• _Task description_
Transcribe, word for word and without additions, each line below from the one containing "C104: none -> 220nF (AGND, PWR_IN)" through the one containing "C9: 27pF (GND, N7) -> none", both ends included.

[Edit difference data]
──────────
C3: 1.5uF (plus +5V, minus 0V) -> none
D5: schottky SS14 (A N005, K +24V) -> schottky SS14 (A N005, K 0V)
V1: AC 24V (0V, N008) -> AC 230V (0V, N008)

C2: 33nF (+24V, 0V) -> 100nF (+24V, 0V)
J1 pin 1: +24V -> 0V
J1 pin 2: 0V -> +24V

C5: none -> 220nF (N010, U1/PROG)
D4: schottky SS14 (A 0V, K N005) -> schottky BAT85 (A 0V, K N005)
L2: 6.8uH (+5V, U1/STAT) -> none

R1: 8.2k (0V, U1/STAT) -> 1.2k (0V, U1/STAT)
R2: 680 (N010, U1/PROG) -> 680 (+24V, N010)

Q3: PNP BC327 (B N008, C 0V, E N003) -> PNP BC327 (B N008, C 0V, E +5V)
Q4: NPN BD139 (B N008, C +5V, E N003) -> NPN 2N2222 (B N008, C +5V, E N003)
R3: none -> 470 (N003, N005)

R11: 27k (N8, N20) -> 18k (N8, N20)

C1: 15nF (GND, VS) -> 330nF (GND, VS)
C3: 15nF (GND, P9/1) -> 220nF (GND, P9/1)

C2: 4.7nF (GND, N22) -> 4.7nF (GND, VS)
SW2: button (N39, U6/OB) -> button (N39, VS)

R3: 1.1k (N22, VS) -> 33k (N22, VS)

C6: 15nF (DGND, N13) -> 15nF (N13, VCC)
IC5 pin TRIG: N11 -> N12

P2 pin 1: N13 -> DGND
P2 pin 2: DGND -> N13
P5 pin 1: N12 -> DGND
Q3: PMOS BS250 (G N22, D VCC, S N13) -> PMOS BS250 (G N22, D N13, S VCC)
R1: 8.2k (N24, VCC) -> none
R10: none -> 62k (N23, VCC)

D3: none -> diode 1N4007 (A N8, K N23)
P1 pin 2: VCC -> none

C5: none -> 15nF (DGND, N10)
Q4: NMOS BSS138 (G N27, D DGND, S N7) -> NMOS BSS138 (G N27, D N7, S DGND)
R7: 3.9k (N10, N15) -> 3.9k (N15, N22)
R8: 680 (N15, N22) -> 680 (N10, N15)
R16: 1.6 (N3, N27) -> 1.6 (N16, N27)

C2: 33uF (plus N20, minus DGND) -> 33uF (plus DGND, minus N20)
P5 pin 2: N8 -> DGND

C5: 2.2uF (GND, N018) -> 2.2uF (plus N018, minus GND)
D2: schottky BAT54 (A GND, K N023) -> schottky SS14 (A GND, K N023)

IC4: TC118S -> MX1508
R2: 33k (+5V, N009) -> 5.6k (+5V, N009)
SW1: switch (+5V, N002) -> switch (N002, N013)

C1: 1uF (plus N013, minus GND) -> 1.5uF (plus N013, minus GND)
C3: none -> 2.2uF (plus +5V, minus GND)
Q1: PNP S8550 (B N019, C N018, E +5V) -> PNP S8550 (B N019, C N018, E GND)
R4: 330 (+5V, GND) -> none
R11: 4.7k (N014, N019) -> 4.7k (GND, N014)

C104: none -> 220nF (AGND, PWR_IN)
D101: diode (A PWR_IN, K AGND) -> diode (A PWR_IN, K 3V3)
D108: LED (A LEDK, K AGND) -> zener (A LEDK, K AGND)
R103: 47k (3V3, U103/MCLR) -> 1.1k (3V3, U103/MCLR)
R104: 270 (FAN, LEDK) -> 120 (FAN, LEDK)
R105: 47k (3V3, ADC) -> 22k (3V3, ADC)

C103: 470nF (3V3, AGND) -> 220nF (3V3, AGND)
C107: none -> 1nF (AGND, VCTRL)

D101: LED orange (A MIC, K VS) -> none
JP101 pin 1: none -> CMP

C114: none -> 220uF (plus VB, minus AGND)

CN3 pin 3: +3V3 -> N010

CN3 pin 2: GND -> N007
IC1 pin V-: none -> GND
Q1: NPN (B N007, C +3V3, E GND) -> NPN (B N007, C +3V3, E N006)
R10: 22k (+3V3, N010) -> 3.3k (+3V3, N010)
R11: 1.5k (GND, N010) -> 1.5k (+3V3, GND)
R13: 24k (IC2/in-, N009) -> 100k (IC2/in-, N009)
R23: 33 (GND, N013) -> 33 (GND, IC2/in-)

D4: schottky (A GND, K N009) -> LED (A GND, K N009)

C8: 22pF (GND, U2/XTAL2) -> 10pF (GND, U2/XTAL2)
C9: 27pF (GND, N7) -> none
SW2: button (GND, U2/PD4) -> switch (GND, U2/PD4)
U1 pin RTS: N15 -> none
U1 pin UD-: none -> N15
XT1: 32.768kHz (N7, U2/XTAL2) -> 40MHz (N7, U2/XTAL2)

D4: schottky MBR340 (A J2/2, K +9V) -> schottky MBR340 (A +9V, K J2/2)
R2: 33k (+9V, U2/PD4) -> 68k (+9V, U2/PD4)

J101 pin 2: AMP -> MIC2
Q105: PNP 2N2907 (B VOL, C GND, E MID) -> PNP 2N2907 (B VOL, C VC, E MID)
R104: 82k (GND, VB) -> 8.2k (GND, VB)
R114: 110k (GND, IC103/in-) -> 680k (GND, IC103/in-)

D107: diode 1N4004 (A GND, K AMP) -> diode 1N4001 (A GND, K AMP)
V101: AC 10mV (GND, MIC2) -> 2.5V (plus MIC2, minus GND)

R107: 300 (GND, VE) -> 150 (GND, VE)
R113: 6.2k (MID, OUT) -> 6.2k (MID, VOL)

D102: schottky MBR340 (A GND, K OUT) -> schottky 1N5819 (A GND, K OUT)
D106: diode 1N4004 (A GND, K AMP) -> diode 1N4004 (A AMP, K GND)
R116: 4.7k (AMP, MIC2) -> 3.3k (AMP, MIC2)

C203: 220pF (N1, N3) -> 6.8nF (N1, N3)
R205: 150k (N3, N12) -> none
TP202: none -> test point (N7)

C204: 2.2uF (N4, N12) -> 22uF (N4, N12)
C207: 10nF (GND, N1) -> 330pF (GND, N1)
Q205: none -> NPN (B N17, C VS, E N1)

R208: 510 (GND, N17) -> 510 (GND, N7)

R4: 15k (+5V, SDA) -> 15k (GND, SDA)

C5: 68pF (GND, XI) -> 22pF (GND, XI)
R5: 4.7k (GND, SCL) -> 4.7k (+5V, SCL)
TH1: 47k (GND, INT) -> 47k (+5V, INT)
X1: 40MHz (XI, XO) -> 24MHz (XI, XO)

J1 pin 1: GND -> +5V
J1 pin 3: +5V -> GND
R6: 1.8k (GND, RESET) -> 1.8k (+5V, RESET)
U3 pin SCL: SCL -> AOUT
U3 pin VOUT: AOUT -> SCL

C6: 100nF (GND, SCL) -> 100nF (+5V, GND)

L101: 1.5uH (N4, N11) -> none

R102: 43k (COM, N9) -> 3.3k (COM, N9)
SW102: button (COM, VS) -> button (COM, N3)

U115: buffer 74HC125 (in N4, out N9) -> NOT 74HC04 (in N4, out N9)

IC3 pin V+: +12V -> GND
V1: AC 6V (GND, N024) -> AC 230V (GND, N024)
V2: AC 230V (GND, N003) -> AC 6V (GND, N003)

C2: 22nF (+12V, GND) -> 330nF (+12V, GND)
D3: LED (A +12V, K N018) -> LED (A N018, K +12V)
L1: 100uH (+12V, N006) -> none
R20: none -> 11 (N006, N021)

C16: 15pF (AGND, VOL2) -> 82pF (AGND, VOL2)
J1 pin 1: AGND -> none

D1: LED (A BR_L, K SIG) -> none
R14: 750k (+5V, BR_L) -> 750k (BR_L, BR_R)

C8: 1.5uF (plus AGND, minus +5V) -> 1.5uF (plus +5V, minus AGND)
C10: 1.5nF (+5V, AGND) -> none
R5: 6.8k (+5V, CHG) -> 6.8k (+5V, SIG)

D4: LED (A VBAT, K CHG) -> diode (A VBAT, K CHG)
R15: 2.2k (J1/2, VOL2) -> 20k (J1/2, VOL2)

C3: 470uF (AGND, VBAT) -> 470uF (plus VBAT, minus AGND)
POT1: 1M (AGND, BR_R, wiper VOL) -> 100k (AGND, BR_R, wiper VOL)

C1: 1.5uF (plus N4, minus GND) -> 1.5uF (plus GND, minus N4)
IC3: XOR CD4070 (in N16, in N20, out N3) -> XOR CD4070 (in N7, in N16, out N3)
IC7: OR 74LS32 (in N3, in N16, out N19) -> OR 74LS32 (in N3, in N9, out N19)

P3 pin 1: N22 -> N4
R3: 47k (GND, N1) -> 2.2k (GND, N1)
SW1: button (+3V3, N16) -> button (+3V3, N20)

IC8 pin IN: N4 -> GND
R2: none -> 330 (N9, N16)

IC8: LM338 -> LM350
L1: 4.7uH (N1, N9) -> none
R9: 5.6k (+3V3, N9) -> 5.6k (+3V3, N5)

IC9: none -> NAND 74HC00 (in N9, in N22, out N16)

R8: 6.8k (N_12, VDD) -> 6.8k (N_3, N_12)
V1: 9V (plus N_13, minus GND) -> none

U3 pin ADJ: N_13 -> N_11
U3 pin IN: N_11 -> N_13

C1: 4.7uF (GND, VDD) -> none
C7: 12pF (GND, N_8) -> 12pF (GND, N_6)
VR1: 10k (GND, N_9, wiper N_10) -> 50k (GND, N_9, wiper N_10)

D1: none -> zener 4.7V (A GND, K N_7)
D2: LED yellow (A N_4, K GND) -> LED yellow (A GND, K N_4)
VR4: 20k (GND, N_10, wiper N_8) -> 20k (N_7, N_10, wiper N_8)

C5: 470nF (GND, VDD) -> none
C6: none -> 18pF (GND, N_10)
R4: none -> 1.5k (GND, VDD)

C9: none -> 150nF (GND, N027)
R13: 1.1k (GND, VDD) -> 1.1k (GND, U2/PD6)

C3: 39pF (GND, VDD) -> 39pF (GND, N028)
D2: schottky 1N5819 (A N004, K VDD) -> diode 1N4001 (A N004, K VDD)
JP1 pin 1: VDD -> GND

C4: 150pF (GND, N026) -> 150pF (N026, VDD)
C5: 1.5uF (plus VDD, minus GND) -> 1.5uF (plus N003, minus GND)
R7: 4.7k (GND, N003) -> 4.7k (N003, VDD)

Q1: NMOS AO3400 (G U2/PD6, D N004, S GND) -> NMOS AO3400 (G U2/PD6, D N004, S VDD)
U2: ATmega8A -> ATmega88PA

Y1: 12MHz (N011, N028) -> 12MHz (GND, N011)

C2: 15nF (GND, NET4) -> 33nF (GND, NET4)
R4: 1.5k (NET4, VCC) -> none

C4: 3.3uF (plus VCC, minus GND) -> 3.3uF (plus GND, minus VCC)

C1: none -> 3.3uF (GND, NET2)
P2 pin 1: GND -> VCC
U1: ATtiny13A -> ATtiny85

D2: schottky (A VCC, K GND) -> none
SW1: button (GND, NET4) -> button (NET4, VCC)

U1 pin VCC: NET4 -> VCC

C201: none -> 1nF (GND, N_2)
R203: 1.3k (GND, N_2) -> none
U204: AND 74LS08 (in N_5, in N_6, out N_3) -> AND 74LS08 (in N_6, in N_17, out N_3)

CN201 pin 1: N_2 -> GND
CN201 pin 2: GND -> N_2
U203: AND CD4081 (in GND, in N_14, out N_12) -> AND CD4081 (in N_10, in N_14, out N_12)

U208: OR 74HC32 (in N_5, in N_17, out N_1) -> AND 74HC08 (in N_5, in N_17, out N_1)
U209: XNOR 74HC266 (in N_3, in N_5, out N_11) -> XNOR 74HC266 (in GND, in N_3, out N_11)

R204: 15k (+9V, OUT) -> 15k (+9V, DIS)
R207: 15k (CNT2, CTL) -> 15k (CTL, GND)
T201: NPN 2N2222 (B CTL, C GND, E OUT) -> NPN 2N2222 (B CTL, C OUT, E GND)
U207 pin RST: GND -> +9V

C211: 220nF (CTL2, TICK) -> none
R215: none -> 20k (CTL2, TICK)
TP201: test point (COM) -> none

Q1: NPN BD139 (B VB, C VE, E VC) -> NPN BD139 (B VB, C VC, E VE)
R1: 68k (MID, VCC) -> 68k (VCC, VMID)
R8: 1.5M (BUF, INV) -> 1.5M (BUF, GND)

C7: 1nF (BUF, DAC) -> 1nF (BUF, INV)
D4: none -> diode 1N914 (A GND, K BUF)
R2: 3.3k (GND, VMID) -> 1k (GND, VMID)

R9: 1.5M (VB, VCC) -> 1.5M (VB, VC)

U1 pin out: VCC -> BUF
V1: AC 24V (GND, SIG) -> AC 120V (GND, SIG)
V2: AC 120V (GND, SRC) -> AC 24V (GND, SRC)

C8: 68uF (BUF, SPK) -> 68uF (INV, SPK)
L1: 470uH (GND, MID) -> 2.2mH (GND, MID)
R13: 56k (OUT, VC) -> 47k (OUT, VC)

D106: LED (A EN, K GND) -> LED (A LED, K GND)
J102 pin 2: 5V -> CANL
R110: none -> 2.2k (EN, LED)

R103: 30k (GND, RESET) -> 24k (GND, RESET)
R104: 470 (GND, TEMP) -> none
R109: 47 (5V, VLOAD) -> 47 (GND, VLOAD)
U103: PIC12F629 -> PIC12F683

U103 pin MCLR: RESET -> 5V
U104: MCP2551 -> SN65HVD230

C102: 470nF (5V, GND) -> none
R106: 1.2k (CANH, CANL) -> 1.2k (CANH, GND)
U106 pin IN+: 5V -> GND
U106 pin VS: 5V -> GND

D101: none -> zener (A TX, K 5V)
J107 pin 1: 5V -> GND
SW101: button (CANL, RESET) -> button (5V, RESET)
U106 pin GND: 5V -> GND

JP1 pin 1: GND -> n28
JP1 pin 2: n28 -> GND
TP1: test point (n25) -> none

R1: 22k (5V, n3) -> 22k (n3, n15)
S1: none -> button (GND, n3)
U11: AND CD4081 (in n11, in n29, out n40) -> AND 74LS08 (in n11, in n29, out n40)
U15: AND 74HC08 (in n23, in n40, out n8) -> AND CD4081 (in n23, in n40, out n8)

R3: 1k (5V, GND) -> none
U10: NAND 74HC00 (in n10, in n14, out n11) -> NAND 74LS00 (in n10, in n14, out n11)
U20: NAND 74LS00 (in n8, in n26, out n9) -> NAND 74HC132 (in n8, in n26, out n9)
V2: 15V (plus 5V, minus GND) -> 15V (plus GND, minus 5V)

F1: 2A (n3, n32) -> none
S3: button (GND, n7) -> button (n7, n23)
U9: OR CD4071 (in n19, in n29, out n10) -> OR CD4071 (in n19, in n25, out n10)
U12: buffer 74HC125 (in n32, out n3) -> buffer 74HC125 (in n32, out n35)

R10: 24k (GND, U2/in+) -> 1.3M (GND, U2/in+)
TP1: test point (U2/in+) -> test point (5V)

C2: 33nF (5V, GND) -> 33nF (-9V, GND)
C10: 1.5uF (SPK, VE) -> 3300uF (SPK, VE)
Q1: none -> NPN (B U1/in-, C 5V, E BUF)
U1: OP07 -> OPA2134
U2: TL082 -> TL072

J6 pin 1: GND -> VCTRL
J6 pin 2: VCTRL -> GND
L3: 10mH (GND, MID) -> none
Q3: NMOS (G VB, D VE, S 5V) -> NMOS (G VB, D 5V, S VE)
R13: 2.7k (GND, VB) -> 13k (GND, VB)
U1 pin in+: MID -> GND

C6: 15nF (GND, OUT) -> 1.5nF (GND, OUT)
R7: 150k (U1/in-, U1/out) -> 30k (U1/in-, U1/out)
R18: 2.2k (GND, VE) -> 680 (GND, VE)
──────────
• _Answer space_
C104: none -> 220nF (AGND, PWR_IN)
D101: diode (A PWR_IN, K AGND) -> diode (A PWR_IN, K 3V3)
D108: LED (A LEDK, K AGND) -> zener (A LEDK, K AGND)
R103: 47k (3V3, U103/MCLR) -> 1.1k (3V3, U103/MCLR)
R104: 270 (FAN, LEDK) -> 120 (FAN, LEDK)
R105: 47k (3V3, ADC) -> 22k (3V3, ADC)

C103: 470nF (3V3, AGND) -> 220nF (3V3, AGND)
C107: none -> 1nF (AGND, VCTRL)

D101: LED orange (A MIC, K VS) -> none
JP101 pin 1: none -> CMP

C114: none -> 220uF (plus VB, minus AGND)

CN3 pin 3: +3V3 -> N010

CN3 pin 2: GND -> N007
IC1 pin V-: none -> GND
Q1: NPN (B N007, C +3V3, E GND) -> NPN (B N007, C +3V3, E N006)
R10: 22k (+3V3, N010) -> 3.3k (+3V3, N010)
R11: 1.5k (GND, N010) -> 1.5k (+3V3, GND)
R13: 24k (IC2/in-, N009) -> 100k (IC2/in-, N009)
R23: 33 (GND, N013) -> 33 (GND, IC2/in-)

D4: schottky (A GND, K N009) -> LED (A GND, K N009)

C8: 22pF (GND, U2/XTAL2) -> 10pF (GND, U2/XTAL2)
C9: 27pF (GND, N7) -> none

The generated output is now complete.